:: Information shown ::

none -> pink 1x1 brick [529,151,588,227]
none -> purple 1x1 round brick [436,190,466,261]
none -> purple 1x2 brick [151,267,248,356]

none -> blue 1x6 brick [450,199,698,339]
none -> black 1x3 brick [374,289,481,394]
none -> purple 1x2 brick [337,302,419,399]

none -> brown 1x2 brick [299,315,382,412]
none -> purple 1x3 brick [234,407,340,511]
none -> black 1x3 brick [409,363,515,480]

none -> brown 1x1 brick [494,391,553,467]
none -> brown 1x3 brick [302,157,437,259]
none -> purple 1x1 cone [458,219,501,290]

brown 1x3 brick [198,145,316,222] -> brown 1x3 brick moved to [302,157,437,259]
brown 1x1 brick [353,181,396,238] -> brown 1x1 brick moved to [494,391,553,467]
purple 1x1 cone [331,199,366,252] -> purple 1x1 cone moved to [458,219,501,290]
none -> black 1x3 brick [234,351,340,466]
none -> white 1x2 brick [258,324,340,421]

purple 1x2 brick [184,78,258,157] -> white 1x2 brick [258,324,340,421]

:::
:: Information shown ::

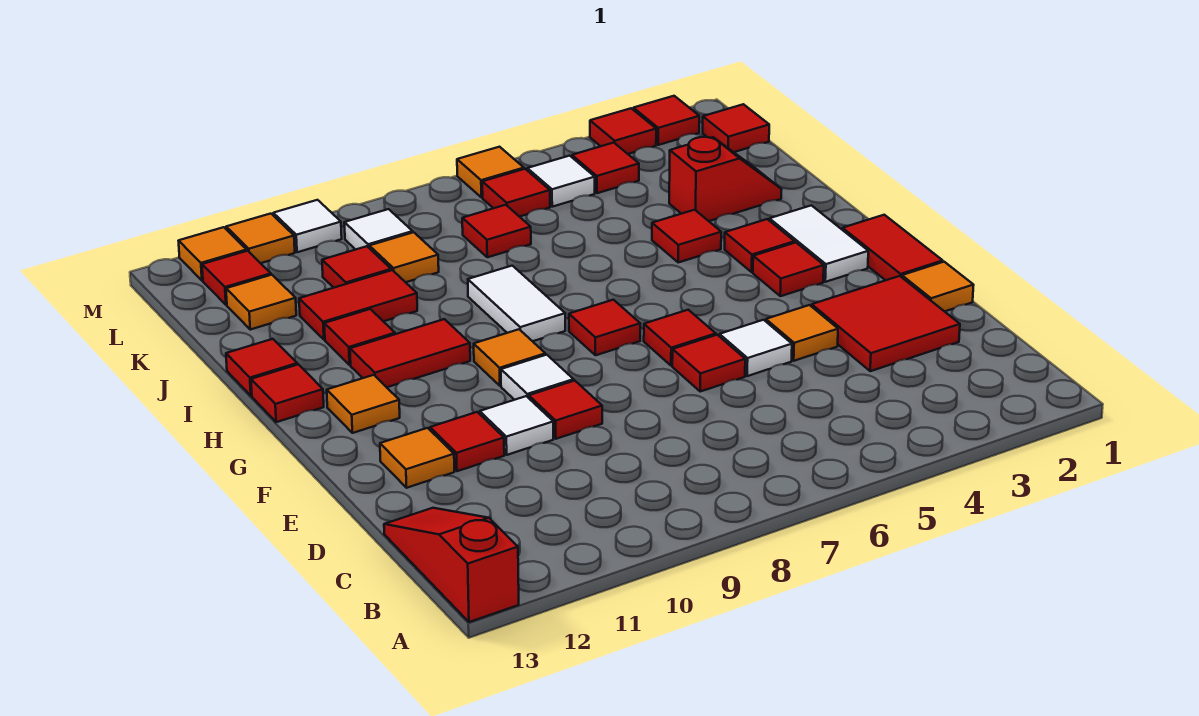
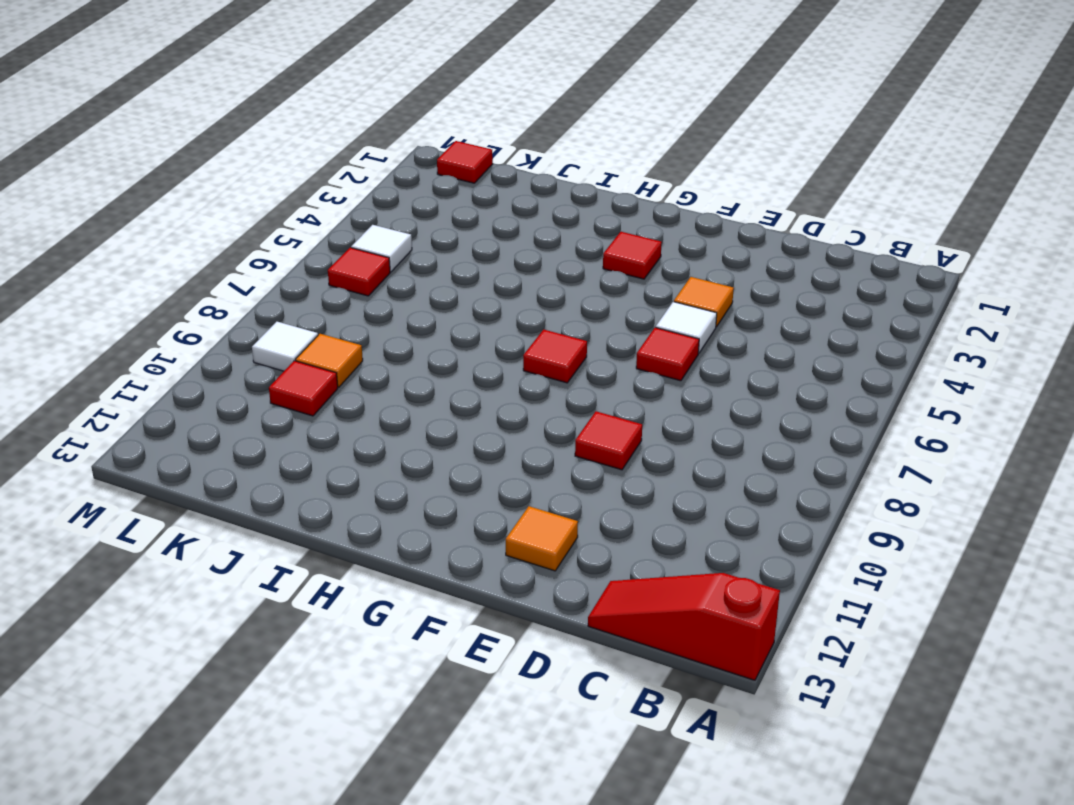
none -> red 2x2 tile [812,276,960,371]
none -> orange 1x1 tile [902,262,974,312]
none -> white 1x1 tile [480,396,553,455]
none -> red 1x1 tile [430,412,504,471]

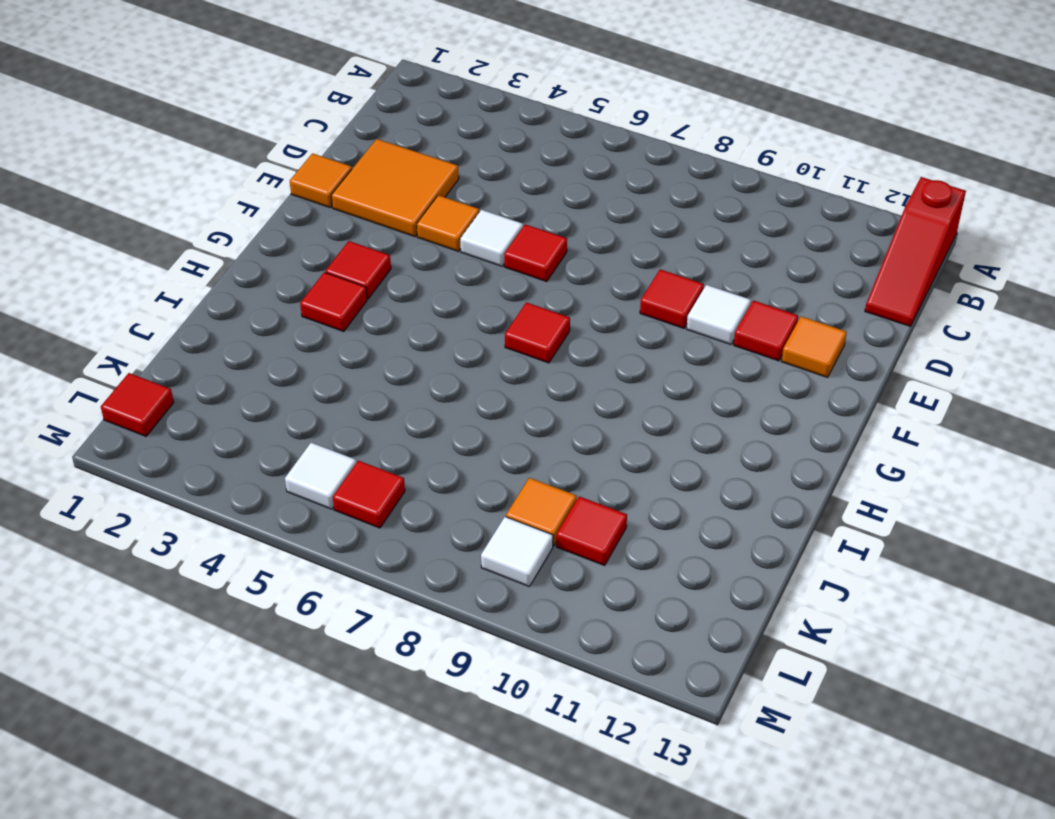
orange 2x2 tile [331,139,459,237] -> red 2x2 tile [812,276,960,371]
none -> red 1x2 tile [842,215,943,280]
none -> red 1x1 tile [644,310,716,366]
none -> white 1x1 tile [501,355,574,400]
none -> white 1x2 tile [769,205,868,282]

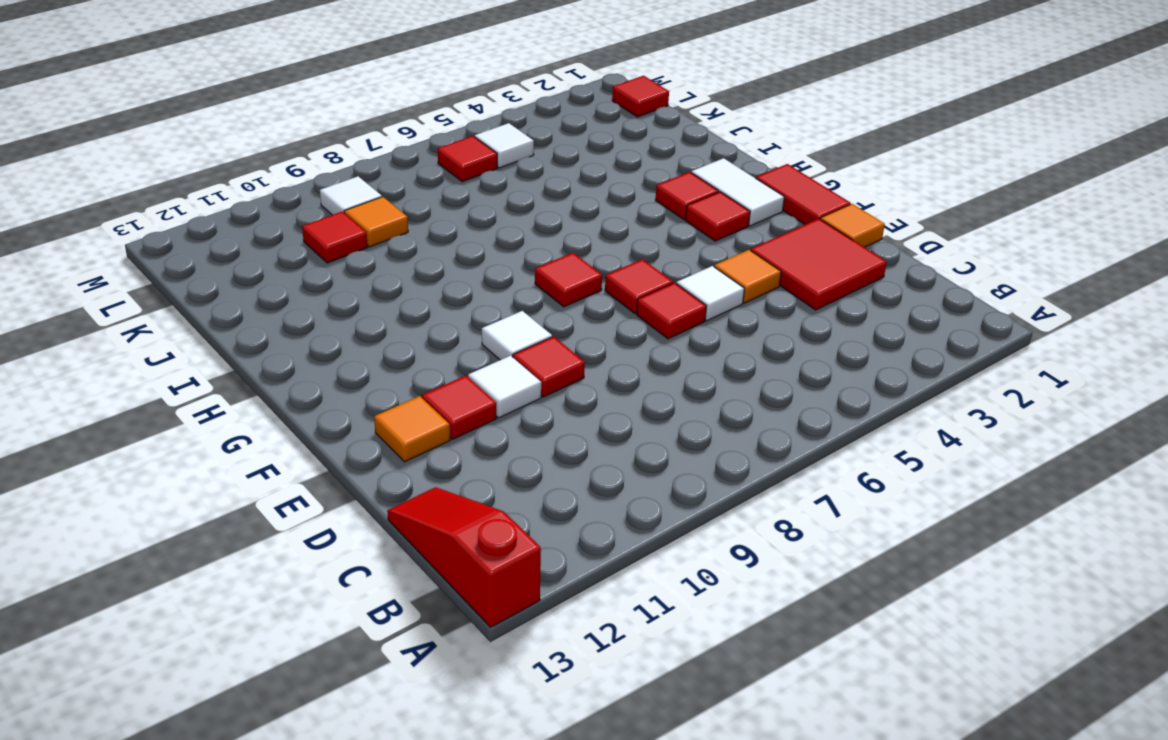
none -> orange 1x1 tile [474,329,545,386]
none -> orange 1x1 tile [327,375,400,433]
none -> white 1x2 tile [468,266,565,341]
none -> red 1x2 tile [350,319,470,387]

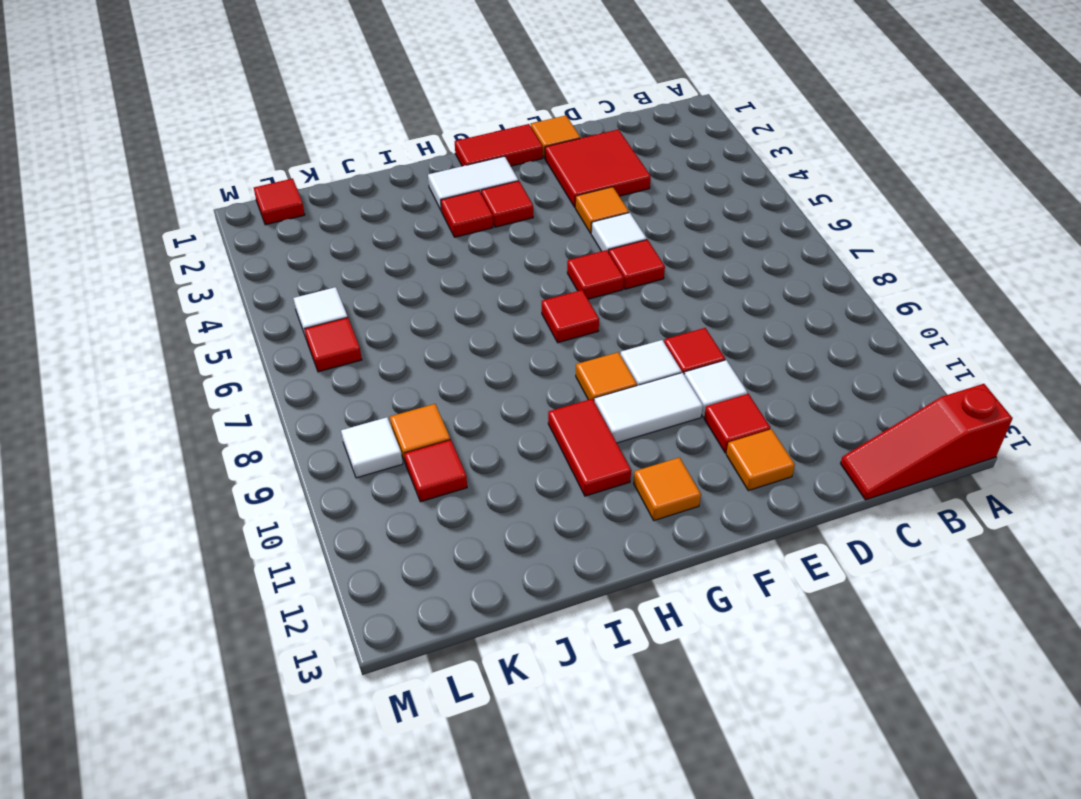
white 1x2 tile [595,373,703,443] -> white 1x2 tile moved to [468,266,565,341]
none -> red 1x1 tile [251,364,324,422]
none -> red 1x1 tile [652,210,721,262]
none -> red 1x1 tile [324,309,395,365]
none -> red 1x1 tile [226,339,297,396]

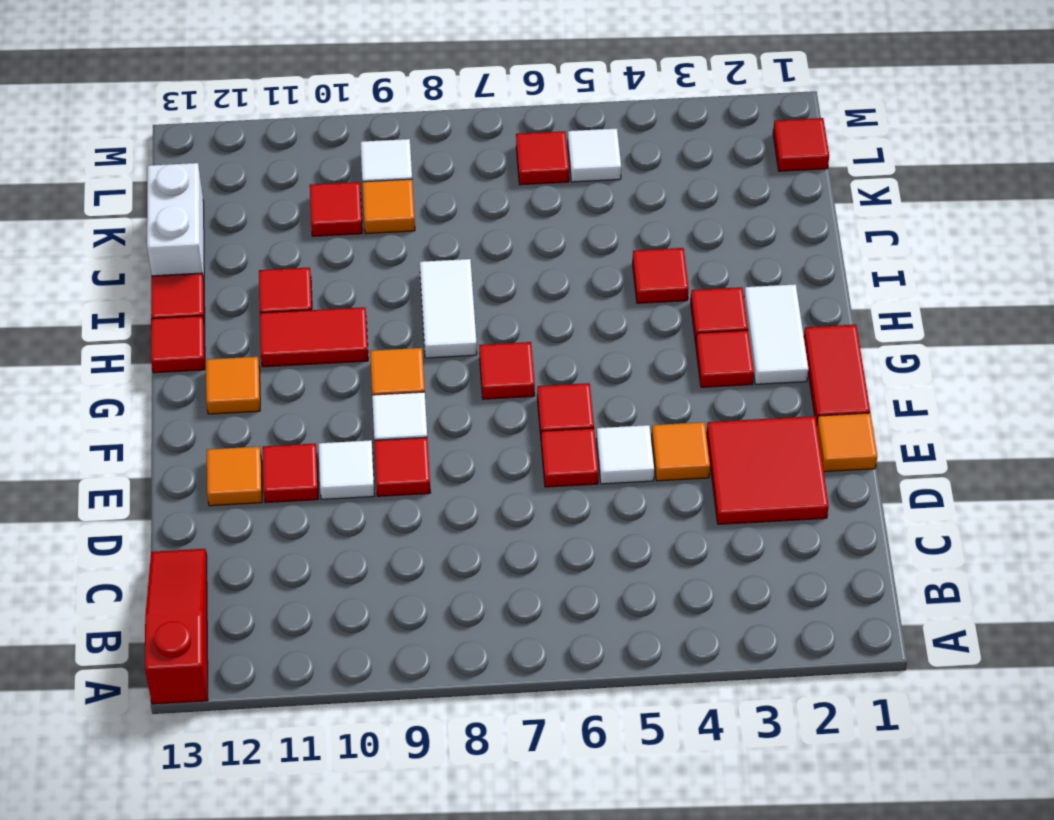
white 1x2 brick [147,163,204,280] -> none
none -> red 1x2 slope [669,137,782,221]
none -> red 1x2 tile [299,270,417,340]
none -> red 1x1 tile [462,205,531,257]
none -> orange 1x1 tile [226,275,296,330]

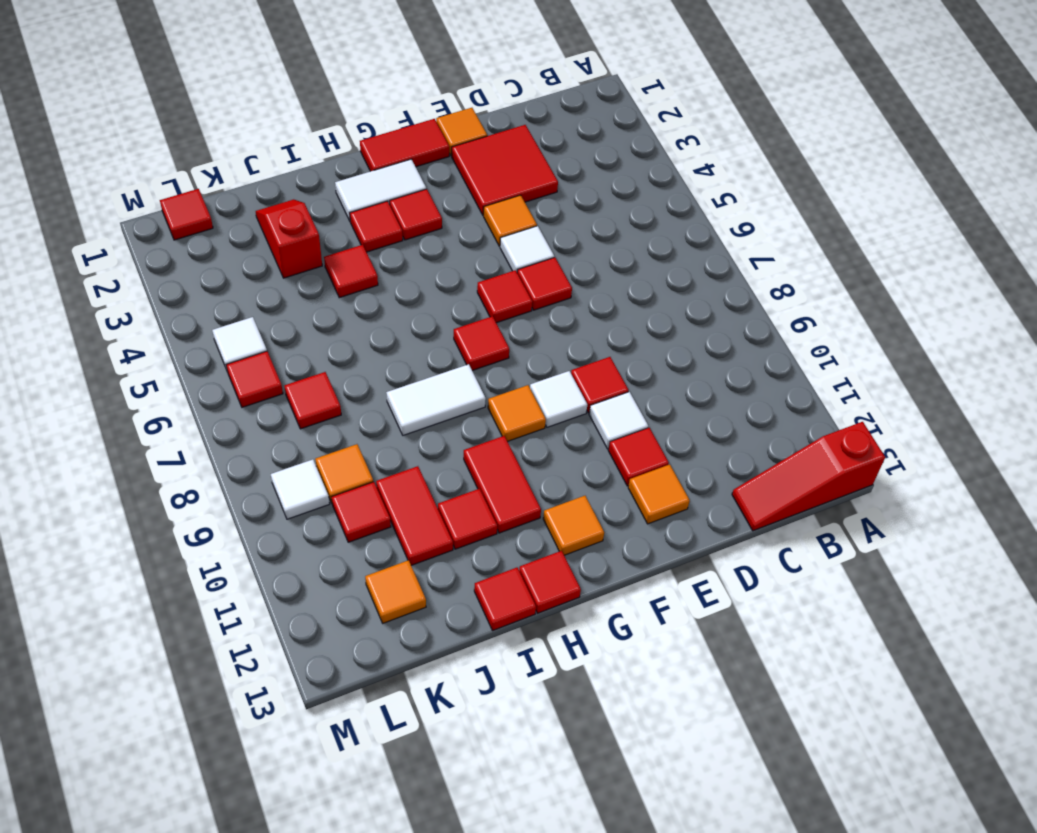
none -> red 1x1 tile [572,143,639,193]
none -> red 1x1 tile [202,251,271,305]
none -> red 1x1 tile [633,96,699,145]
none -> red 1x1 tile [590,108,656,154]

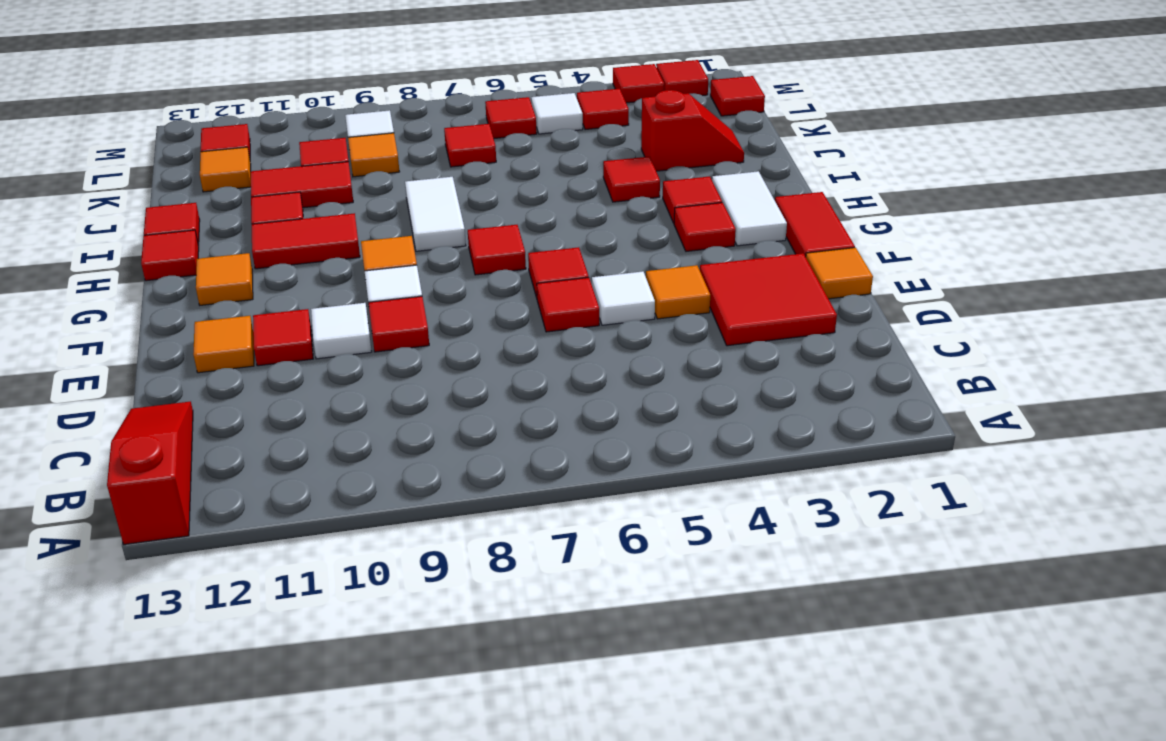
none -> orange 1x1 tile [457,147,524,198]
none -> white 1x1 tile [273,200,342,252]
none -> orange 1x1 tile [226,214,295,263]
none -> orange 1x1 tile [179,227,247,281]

:::
:: Information shown ::

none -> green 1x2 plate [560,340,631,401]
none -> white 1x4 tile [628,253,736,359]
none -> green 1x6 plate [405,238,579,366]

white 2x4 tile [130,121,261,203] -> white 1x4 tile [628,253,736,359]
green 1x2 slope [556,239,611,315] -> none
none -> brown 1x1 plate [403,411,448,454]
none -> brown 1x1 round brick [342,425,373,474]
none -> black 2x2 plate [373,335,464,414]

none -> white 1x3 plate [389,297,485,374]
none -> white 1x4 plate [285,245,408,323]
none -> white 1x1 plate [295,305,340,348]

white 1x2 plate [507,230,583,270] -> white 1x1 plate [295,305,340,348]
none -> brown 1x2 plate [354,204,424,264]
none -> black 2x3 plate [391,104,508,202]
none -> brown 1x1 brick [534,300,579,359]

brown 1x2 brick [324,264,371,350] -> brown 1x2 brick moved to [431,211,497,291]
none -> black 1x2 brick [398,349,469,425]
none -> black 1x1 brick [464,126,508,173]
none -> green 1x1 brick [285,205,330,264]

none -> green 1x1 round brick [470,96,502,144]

:::

Brief — What you return from the records above should be exactly everything from the line with "none -> red 1x1 tile [202,251,271,305]" down to the line with "none -> orange 1x1 tile [179,227,247,281]", both kept, and no pictures.

Result of the task —
none -> red 1x1 tile [202,251,271,305]
none -> red 1x1 tile [633,96,699,145]
none -> red 1x1 tile [590,108,656,154]

none -> orange 1x1 tile [457,147,524,198]
none -> white 1x1 tile [273,200,342,252]
none -> orange 1x1 tile [226,214,295,263]
none -> orange 1x1 tile [179,227,247,281]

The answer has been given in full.